▸ GIVEN EXERCISE: Write out the material from the line with "Identify the location of vacant" up to and including the line with "Find the location of a particular element. Image", reproducing each line verbatim.

▸ Spatial relation data:
** start **
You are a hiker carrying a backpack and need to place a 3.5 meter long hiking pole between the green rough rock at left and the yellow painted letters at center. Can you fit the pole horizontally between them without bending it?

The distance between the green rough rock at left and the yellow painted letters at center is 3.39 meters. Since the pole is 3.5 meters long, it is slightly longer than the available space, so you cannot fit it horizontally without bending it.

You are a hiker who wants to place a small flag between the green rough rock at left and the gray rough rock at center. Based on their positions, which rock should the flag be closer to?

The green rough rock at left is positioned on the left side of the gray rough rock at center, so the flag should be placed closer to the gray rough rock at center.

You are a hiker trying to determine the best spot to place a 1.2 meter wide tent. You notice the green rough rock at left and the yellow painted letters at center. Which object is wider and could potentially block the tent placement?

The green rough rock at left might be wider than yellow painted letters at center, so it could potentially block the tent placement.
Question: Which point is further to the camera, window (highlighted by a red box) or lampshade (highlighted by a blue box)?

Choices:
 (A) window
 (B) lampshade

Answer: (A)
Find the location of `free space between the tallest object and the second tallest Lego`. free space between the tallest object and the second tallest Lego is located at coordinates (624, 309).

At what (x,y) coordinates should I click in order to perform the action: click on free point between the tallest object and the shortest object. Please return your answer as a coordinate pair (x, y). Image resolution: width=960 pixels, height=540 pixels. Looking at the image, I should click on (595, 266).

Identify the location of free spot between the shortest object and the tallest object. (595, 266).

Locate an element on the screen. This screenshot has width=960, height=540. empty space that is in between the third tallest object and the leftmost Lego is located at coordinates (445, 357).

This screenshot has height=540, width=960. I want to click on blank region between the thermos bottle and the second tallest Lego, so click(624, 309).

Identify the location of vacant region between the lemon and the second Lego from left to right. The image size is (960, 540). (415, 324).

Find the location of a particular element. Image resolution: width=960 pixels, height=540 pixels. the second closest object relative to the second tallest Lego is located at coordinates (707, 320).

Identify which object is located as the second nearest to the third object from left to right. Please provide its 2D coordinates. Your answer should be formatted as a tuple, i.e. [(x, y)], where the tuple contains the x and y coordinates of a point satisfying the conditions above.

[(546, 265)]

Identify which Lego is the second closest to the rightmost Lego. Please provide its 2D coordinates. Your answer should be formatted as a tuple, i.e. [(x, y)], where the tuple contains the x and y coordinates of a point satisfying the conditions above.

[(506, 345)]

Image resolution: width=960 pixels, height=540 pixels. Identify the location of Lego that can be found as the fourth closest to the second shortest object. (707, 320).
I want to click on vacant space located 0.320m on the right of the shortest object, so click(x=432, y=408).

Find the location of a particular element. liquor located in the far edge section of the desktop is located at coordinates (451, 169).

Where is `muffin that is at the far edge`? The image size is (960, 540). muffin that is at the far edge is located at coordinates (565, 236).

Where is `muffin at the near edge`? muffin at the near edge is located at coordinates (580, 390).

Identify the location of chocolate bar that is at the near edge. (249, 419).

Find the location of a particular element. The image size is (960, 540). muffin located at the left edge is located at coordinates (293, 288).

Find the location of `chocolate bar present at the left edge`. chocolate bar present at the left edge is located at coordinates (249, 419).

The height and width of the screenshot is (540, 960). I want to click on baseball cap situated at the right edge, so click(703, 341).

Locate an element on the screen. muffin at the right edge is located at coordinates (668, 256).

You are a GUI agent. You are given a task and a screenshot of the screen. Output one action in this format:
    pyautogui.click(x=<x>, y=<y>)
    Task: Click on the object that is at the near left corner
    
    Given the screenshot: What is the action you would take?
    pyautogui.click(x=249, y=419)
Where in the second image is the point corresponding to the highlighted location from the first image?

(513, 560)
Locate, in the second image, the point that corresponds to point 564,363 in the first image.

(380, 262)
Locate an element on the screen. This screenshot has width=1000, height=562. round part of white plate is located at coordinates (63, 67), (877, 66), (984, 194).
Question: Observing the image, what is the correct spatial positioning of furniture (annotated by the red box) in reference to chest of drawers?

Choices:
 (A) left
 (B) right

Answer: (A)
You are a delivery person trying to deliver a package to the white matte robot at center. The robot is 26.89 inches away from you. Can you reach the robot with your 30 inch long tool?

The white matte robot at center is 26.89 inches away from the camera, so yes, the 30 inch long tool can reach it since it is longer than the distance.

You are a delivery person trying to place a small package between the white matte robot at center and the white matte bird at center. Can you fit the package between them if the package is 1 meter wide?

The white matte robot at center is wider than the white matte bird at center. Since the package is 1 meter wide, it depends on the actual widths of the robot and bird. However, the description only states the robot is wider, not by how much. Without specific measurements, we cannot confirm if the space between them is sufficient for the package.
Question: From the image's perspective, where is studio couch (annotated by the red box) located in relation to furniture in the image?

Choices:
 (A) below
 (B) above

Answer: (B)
** end **
▸ RESULT BELOW:
Identify the location of vacant region between the lemon and the second Lego from left to right. The image size is (960, 540). (415, 324).

Find the location of a particular element. Image resolution: width=960 pixels, height=540 pixels. the second closest object relative to the second tallest Lego is located at coordinates (707, 320).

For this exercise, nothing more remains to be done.